▸ **What is required**: Copy out all of the entries below, putting "Seville" wherever "Bilbao" occurs and changing nothing else.

-- start of Items --

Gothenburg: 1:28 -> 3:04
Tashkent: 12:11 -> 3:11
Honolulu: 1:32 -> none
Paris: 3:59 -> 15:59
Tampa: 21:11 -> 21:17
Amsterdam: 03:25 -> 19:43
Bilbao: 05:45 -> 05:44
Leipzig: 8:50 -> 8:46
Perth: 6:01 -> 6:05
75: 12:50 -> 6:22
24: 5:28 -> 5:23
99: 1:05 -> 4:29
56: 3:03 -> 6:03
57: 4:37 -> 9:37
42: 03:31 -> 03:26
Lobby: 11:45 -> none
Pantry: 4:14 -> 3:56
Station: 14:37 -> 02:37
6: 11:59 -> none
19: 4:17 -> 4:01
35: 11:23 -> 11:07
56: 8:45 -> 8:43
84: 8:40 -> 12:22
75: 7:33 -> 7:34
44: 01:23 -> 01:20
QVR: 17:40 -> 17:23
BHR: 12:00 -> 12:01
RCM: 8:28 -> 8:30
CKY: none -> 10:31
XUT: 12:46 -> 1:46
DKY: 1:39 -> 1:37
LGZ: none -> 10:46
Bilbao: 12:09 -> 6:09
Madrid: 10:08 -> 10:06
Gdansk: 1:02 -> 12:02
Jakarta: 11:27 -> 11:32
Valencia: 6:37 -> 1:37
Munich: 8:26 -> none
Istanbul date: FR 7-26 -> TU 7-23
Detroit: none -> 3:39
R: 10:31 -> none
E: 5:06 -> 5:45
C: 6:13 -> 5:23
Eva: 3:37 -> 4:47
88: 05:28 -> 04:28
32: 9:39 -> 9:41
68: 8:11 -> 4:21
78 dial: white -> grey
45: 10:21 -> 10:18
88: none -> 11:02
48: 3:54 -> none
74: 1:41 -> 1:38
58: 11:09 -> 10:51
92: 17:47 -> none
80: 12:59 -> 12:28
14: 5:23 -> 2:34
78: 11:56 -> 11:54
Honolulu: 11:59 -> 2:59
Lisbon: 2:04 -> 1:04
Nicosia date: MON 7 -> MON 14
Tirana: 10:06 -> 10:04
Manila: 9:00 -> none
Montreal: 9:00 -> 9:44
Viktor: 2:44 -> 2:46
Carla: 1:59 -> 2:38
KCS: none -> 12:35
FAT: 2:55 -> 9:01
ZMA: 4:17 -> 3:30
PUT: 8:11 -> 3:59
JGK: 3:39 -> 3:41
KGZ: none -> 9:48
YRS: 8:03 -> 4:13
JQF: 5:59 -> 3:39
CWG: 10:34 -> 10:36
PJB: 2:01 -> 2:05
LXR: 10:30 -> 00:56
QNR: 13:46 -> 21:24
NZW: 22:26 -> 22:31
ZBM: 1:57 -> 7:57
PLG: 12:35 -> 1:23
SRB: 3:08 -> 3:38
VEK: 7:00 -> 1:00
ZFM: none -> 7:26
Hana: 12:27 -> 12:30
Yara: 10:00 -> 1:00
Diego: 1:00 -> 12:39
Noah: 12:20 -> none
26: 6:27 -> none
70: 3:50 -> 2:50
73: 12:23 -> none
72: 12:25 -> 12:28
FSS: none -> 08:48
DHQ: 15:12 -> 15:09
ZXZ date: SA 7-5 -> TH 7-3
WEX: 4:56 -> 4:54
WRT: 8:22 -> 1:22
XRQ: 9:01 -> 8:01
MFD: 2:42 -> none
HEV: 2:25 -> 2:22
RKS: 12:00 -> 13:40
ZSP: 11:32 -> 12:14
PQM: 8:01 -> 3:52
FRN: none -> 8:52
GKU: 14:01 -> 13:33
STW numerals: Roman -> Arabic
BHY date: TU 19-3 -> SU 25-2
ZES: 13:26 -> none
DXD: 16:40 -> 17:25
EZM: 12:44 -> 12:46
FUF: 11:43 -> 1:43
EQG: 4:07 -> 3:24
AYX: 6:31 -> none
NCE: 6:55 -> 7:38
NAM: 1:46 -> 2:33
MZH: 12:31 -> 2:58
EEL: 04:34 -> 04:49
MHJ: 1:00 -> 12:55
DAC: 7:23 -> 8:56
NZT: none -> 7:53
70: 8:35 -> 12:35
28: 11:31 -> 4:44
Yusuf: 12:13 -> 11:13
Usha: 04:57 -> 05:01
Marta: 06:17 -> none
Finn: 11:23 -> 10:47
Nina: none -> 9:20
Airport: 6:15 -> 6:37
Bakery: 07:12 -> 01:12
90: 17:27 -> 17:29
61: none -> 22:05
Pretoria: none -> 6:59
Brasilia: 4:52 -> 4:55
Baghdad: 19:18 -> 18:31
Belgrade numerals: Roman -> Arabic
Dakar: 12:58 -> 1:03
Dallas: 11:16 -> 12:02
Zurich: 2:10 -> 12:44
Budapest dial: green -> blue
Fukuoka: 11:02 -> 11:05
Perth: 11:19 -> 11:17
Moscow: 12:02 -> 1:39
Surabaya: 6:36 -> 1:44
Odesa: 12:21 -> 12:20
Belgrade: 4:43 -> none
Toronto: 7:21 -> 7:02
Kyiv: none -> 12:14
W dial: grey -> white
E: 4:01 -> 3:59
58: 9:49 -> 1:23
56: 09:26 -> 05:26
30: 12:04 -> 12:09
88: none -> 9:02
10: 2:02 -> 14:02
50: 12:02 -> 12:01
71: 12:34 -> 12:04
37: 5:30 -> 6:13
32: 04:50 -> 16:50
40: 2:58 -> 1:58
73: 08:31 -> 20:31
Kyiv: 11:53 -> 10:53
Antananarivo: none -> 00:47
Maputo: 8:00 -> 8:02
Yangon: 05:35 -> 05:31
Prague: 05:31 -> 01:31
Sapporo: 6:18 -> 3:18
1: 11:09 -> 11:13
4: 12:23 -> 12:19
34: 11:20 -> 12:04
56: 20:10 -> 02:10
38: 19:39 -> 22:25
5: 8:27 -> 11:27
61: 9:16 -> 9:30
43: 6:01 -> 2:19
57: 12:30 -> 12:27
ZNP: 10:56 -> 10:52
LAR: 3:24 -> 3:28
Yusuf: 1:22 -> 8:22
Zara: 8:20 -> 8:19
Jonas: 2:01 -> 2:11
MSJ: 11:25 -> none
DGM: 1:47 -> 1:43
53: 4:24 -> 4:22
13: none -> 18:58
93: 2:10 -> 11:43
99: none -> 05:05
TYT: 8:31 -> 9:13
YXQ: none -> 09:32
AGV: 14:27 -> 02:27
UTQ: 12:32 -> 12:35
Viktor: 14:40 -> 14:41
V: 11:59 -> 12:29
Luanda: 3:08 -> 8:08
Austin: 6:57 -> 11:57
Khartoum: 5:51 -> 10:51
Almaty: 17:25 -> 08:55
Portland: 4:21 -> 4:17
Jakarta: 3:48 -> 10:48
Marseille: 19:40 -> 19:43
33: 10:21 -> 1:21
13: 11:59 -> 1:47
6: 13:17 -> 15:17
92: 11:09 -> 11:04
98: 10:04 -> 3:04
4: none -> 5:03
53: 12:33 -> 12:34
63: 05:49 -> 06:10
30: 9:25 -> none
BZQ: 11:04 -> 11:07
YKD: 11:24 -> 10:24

-- end of Items --

▸ **Complete answer**:
Gothenburg: 1:28 -> 3:04
Tashkent: 12:11 -> 3:11
Honolulu: 1:32 -> none
Paris: 3:59 -> 15:59
Tampa: 21:11 -> 21:17
Amsterdam: 03:25 -> 19:43
Seville: 05:45 -> 05:44
Leipzig: 8:50 -> 8:46
Perth: 6:01 -> 6:05
75: 12:50 -> 6:22
24: 5:28 -> 5:23
99: 1:05 -> 4:29
56: 3:03 -> 6:03
57: 4:37 -> 9:37
42: 03:31 -> 03:26
Lobby: 11:45 -> none
Pantry: 4:14 -> 3:56
Station: 14:37 -> 02:37
6: 11:59 -> none
19: 4:17 -> 4:01
35: 11:23 -> 11:07
56: 8:45 -> 8:43
84: 8:40 -> 12:22
75: 7:33 -> 7:34
44: 01:23 -> 01:20
QVR: 17:40 -> 17:23
BHR: 12:00 -> 12:01
RCM: 8:28 -> 8:30
CKY: none -> 10:31
XUT: 12:46 -> 1:46
DKY: 1:39 -> 1:37
LGZ: none -> 10:46
Seville: 12:09 -> 6:09
Madrid: 10:08 -> 10:06
Gdansk: 1:02 -> 12:02
Jakarta: 11:27 -> 11:32
Valencia: 6:37 -> 1:37
Munich: 8:26 -> none
Istanbul date: FR 7-26 -> TU 7-23
Detroit: none -> 3:39
R: 10:31 -> none
E: 5:06 -> 5:45
C: 6:13 -> 5:23
Eva: 3:37 -> 4:47
88: 05:28 -> 04:28
32: 9:39 -> 9:41
68: 8:11 -> 4:21
78 dial: white -> grey
45: 10:21 -> 10:18
88: none -> 11:02
48: 3:54 -> none
74: 1:41 -> 1:38
58: 11:09 -> 10:51
92: 17:47 -> none
80: 12:59 -> 12:28
14: 5:23 -> 2:34
78: 11:56 -> 11:54
Honolulu: 11:59 -> 2:59
Lisbon: 2:04 -> 1:04
Nicosia date: MON 7 -> MON 14
Tirana: 10:06 -> 10:04
Manila: 9:00 -> none
Montreal: 9:00 -> 9:44
Viktor: 2:44 -> 2:46
Carla: 1:59 -> 2:38
KCS: none -> 12:35
FAT: 2:55 -> 9:01
ZMA: 4:17 -> 3:30
PUT: 8:11 -> 3:59
JGK: 3:39 -> 3:41
KGZ: none -> 9:48
YRS: 8:03 -> 4:13
JQF: 5:59 -> 3:39
CWG: 10:34 -> 10:36
PJB: 2:01 -> 2:05
LXR: 10:30 -> 00:56
QNR: 13:46 -> 21:24
NZW: 22:26 -> 22:31
ZBM: 1:57 -> 7:57
PLG: 12:35 -> 1:23
SRB: 3:08 -> 3:38
VEK: 7:00 -> 1:00
ZFM: none -> 7:26
Hana: 12:27 -> 12:30
Yara: 10:00 -> 1:00
Diego: 1:00 -> 12:39
Noah: 12:20 -> none
26: 6:27 -> none
70: 3:50 -> 2:50
73: 12:23 -> none
72: 12:25 -> 12:28
FSS: none -> 08:48
DHQ: 15:12 -> 15:09
ZXZ date: SA 7-5 -> TH 7-3
WEX: 4:56 -> 4:54
WRT: 8:22 -> 1:22
XRQ: 9:01 -> 8:01
MFD: 2:42 -> none
HEV: 2:25 -> 2:22
RKS: 12:00 -> 13:40
ZSP: 11:32 -> 12:14
PQM: 8:01 -> 3:52
FRN: none -> 8:52
GKU: 14:01 -> 13:33
STW numerals: Roman -> Arabic
BHY date: TU 19-3 -> SU 25-2
ZES: 13:26 -> none
DXD: 16:40 -> 17:25
EZM: 12:44 -> 12:46
FUF: 11:43 -> 1:43
EQG: 4:07 -> 3:24
AYX: 6:31 -> none
NCE: 6:55 -> 7:38
NAM: 1:46 -> 2:33
MZH: 12:31 -> 2:58
EEL: 04:34 -> 04:49
MHJ: 1:00 -> 12:55
DAC: 7:23 -> 8:56
NZT: none -> 7:53
70: 8:35 -> 12:35
28: 11:31 -> 4:44
Yusuf: 12:13 -> 11:13
Usha: 04:57 -> 05:01
Marta: 06:17 -> none
Finn: 11:23 -> 10:47
Nina: none -> 9:20
Airport: 6:15 -> 6:37
Bakery: 07:12 -> 01:12
90: 17:27 -> 17:29
61: none -> 22:05
Pretoria: none -> 6:59
Brasilia: 4:52 -> 4:55
Baghdad: 19:18 -> 18:31
Belgrade numerals: Roman -> Arabic
Dakar: 12:58 -> 1:03
Dallas: 11:16 -> 12:02
Zurich: 2:10 -> 12:44
Budapest dial: green -> blue
Fukuoka: 11:02 -> 11:05
Perth: 11:19 -> 11:17
Moscow: 12:02 -> 1:39
Surabaya: 6:36 -> 1:44
Odesa: 12:21 -> 12:20
Belgrade: 4:43 -> none
Toronto: 7:21 -> 7:02
Kyiv: none -> 12:14
W dial: grey -> white
E: 4:01 -> 3:59
58: 9:49 -> 1:23
56: 09:26 -> 05:26
30: 12:04 -> 12:09
88: none -> 9:02
10: 2:02 -> 14:02
50: 12:02 -> 12:01
71: 12:34 -> 12:04
37: 5:30 -> 6:13
32: 04:50 -> 16:50
40: 2:58 -> 1:58
73: 08:31 -> 20:31
Kyiv: 11:53 -> 10:53
Antananarivo: none -> 00:47
Maputo: 8:00 -> 8:02
Yangon: 05:35 -> 05:31
Prague: 05:31 -> 01:31
Sapporo: 6:18 -> 3:18
1: 11:09 -> 11:13
4: 12:23 -> 12:19
34: 11:20 -> 12:04
56: 20:10 -> 02:10
38: 19:39 -> 22:25
5: 8:27 -> 11:27
61: 9:16 -> 9:30
43: 6:01 -> 2:19
57: 12:30 -> 12:27
ZNP: 10:56 -> 10:52
LAR: 3:24 -> 3:28
Yusuf: 1:22 -> 8:22
Zara: 8:20 -> 8:19
Jonas: 2:01 -> 2:11
MSJ: 11:25 -> none
DGM: 1:47 -> 1:43
53: 4:24 -> 4:22
13: none -> 18:58
93: 2:10 -> 11:43
99: none -> 05:05
TYT: 8:31 -> 9:13
YXQ: none -> 09:32
AGV: 14:27 -> 02:27
UTQ: 12:32 -> 12:35
Viktor: 14:40 -> 14:41
V: 11:59 -> 12:29
Luanda: 3:08 -> 8:08
Austin: 6:57 -> 11:57
Khartoum: 5:51 -> 10:51
Almaty: 17:25 -> 08:55
Portland: 4:21 -> 4:17
Jakarta: 3:48 -> 10:48
Marseille: 19:40 -> 19:43
33: 10:21 -> 1:21
13: 11:59 -> 1:47
6: 13:17 -> 15:17
92: 11:09 -> 11:04
98: 10:04 -> 3:04
4: none -> 5:03
53: 12:33 -> 12:34
63: 05:49 -> 06:10
30: 9:25 -> none
BZQ: 11:04 -> 11:07
YKD: 11:24 -> 10:24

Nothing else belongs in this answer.